::: SUPPLIED ENTRIES :::
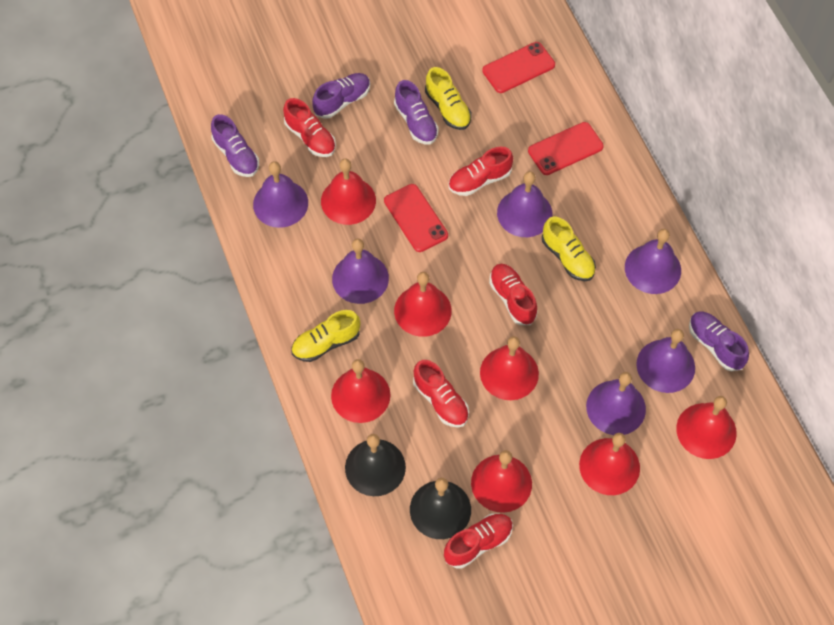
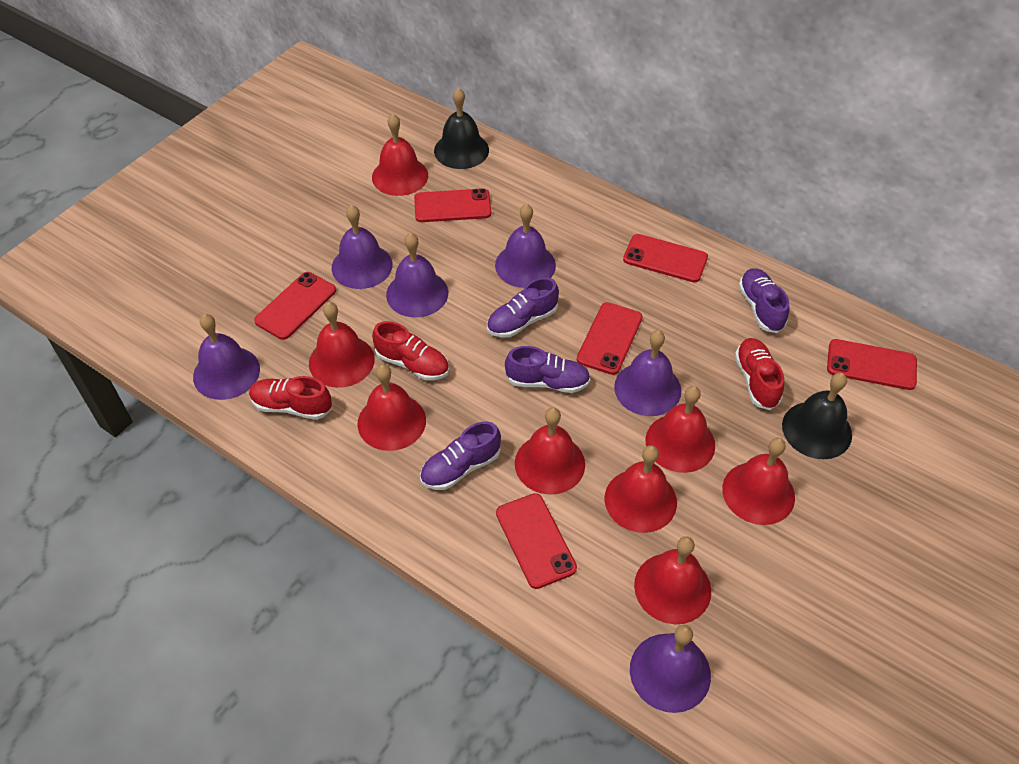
red bell: 7 -> 8
red phone: 3 -> 6
red shoe: 5 -> 3
yellow shoe: 3 -> 0

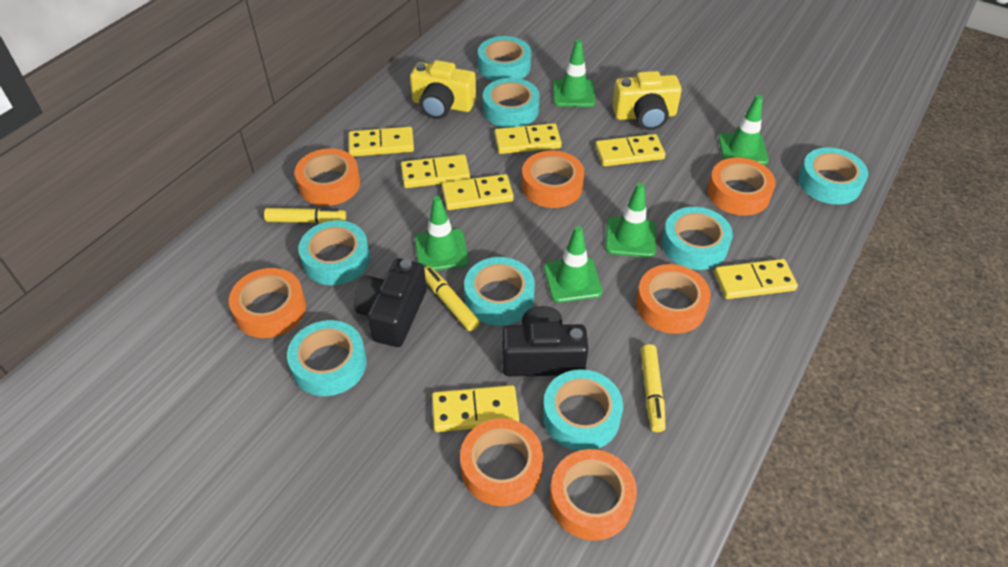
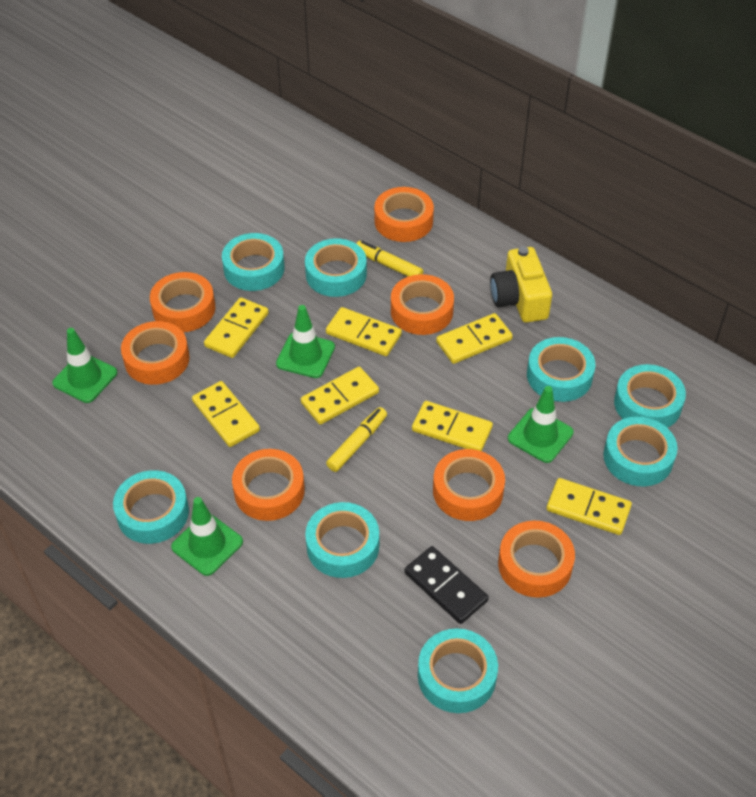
black camera: 2 -> 0
black domino: 0 -> 1
green traffic cone: 5 -> 4
yellow camera: 2 -> 1
yellow marker: 3 -> 2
:::
#### WORK TO BE COMPLETED
Write every line above out again exactly; pictures do not belong in the copy.

#### SOLUTION
red bell: 7 -> 8
red phone: 3 -> 6
red shoe: 5 -> 3
yellow shoe: 3 -> 0

black camera: 2 -> 0
black domino: 0 -> 1
green traffic cone: 5 -> 4
yellow camera: 2 -> 1
yellow marker: 3 -> 2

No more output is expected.